▶ **Task brief**:
From the records below, copy each line that has the word "turquoise" in it.

▶ **Records from a data source**:
□ □ □ □

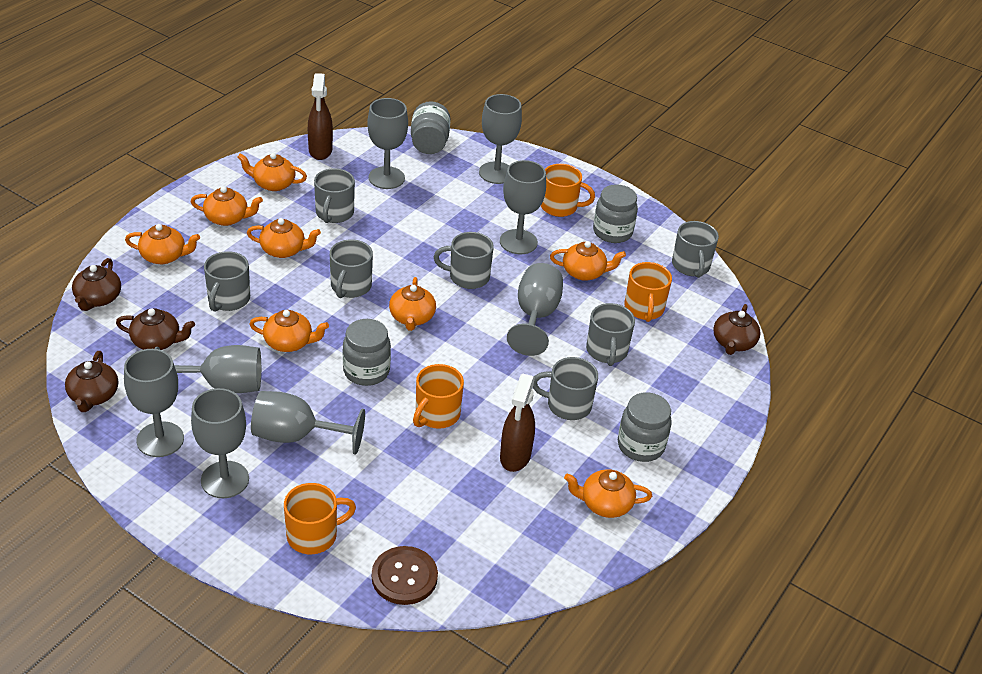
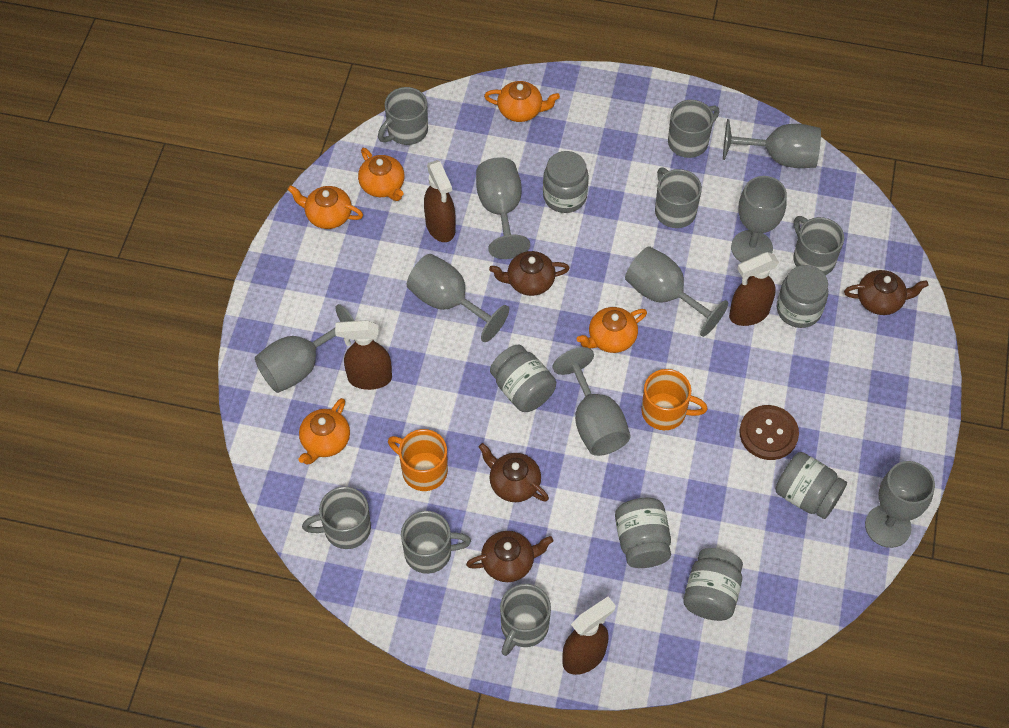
brown spray bottle: 2 -> 4
grey jar: 4 -> 6
orange mug: 4 -> 2
orange teapot: 8 -> 5

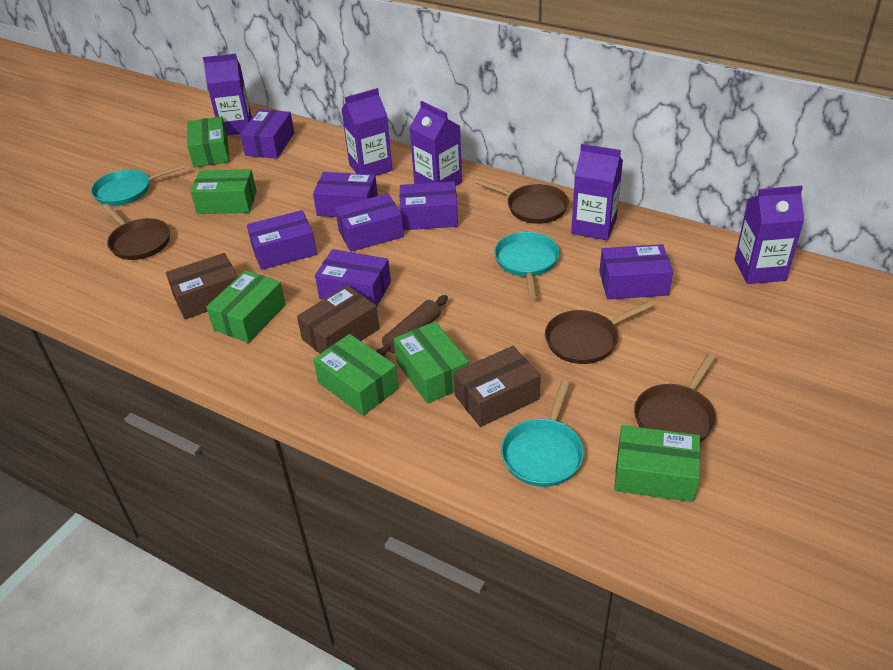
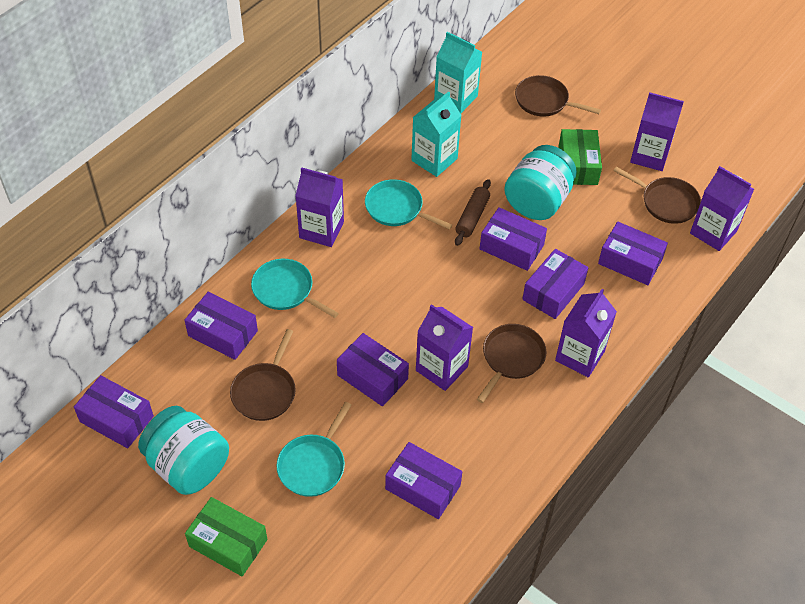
brown box: 3 -> 0
green box: 6 -> 2
turquoise carton: 0 -> 2
turquoise jar: 0 -> 2

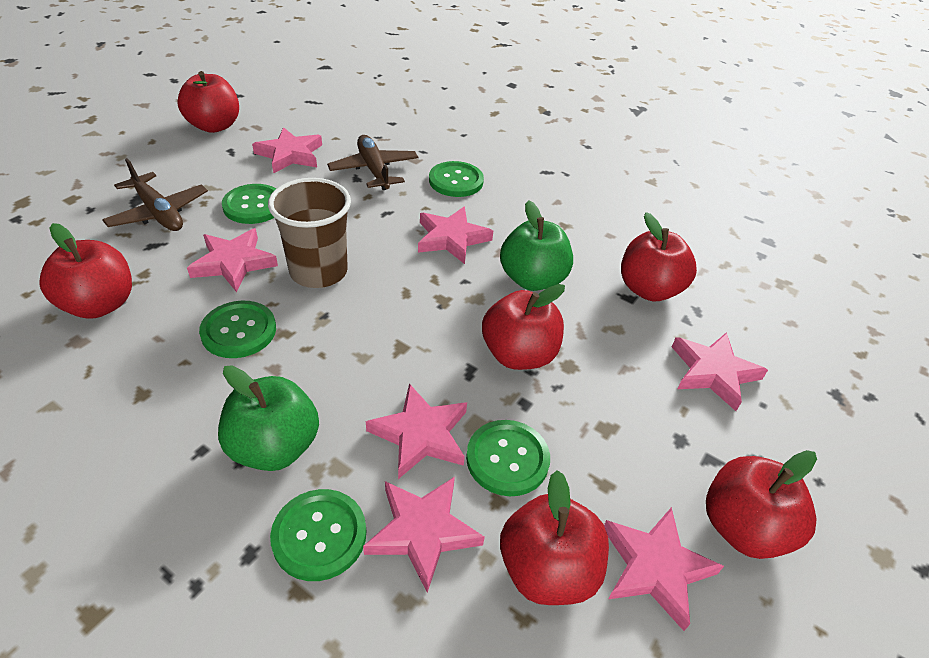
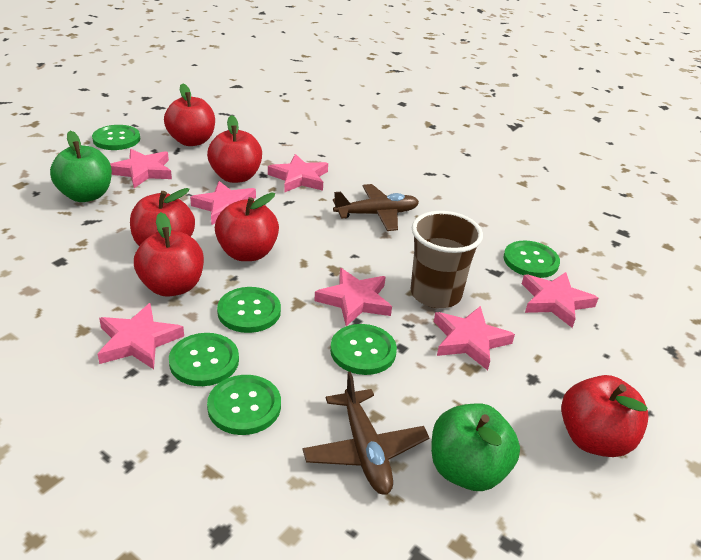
green button: 5 -> 6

□ □ □ □

▶ **Written answer**:
turquoise carton: 0 -> 2
turquoise jar: 0 -> 2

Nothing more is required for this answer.